Data entries:
....

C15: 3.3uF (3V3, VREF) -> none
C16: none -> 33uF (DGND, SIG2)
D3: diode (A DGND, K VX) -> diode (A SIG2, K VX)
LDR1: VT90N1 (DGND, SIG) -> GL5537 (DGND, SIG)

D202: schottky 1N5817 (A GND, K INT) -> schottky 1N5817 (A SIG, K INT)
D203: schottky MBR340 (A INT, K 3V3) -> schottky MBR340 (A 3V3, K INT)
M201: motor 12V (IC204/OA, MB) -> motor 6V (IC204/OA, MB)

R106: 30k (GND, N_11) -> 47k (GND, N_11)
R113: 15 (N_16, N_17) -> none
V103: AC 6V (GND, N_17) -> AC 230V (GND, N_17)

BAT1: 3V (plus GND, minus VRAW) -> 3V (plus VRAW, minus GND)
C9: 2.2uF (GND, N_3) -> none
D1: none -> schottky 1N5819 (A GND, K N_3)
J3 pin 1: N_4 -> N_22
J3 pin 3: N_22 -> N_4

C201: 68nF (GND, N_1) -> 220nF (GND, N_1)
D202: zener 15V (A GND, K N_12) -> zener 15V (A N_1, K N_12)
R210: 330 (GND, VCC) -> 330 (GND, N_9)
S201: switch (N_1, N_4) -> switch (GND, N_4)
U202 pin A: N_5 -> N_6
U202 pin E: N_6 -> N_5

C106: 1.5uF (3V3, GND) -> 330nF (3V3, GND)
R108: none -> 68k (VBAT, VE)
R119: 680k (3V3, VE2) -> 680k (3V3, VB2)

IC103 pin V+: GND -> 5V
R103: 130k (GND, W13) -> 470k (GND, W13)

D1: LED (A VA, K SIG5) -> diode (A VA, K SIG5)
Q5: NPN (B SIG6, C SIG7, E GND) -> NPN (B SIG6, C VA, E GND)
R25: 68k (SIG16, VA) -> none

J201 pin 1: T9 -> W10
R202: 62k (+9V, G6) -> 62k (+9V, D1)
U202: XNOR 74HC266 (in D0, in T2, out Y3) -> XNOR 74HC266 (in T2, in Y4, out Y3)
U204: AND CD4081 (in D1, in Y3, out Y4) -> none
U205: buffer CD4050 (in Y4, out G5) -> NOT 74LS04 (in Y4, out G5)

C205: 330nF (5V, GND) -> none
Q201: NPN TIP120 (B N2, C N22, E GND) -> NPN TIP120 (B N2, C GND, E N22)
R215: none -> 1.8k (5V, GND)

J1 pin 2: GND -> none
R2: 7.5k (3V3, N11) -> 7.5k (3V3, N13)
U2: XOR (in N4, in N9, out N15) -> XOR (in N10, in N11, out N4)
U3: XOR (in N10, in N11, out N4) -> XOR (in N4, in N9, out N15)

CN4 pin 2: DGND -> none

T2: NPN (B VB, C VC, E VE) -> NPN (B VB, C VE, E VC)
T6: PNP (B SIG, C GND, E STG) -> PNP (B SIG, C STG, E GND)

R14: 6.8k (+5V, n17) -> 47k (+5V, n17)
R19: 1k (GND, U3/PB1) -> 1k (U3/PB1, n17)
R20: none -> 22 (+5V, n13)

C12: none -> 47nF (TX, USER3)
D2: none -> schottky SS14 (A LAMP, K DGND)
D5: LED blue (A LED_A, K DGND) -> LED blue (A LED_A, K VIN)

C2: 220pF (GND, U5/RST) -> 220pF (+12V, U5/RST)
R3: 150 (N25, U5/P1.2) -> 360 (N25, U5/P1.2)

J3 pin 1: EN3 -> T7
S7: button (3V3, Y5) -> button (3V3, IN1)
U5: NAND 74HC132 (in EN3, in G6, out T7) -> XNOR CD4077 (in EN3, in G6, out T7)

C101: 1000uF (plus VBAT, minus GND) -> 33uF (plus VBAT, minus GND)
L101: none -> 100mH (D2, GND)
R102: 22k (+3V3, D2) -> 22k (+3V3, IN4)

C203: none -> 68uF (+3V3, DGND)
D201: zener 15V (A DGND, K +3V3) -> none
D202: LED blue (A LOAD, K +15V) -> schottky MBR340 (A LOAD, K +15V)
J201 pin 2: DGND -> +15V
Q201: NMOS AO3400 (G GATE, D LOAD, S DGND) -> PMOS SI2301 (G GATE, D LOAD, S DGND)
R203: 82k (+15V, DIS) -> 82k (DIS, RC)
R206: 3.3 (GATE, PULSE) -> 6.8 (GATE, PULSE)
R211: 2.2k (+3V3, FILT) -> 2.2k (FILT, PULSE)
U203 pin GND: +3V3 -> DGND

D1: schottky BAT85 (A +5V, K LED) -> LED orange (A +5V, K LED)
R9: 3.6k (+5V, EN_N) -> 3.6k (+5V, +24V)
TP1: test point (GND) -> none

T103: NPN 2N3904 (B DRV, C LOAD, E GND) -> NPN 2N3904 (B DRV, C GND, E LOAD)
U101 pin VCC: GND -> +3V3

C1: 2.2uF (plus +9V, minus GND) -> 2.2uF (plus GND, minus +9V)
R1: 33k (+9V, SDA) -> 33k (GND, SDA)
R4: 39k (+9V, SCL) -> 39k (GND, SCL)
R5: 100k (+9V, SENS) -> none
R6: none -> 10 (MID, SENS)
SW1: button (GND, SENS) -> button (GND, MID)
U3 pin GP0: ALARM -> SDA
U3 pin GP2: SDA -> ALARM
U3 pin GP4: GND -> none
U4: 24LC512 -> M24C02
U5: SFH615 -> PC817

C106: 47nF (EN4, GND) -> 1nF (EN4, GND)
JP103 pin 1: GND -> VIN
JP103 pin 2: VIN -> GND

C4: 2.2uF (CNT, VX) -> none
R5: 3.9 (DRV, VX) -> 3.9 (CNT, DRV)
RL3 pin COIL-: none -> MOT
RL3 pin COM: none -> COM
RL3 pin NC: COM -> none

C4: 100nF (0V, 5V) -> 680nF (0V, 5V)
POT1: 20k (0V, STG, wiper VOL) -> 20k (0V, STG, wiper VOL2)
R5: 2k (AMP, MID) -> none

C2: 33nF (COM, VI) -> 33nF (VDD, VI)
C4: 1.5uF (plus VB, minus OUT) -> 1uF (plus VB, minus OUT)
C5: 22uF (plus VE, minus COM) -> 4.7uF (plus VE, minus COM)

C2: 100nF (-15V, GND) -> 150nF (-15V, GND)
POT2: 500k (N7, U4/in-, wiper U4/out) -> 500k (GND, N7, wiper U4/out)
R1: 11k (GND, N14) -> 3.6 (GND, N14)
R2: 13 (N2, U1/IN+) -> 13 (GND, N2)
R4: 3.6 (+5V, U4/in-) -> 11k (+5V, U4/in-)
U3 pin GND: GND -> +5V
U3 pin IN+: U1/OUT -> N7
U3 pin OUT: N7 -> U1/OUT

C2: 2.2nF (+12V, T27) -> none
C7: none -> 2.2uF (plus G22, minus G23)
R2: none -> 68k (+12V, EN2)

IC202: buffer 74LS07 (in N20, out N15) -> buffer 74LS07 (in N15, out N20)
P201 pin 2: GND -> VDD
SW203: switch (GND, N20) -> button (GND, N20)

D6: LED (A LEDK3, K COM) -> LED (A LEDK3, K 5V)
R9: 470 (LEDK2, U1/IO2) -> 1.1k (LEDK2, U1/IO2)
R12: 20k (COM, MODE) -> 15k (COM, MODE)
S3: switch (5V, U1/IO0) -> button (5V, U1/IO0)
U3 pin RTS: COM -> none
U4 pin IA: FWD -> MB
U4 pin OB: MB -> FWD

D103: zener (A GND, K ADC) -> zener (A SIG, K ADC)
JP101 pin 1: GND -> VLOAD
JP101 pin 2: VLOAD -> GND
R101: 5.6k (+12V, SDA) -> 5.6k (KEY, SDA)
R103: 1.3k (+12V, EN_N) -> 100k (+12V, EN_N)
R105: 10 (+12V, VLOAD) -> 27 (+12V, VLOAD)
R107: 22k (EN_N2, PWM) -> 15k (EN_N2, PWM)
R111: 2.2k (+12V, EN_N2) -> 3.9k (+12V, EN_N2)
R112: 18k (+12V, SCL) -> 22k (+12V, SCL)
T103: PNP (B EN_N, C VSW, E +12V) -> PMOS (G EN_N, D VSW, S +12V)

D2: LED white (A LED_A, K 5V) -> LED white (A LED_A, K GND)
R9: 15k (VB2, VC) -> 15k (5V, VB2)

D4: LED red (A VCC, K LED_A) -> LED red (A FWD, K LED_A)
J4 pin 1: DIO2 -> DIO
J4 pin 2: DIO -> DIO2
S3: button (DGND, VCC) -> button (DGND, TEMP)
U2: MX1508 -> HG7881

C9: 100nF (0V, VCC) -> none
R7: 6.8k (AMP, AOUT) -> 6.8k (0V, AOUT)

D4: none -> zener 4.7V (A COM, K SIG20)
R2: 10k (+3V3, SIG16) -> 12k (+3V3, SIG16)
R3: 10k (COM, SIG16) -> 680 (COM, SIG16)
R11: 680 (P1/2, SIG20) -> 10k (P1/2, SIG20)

....

• _Directions_: Collect the lines of the records that include the string "PULSE".

• _Solution for this exercise_:
R206: 3.3 (GATE, PULSE) -> 6.8 (GATE, PULSE)
R211: 2.2k (+3V3, FILT) -> 2.2k (FILT, PULSE)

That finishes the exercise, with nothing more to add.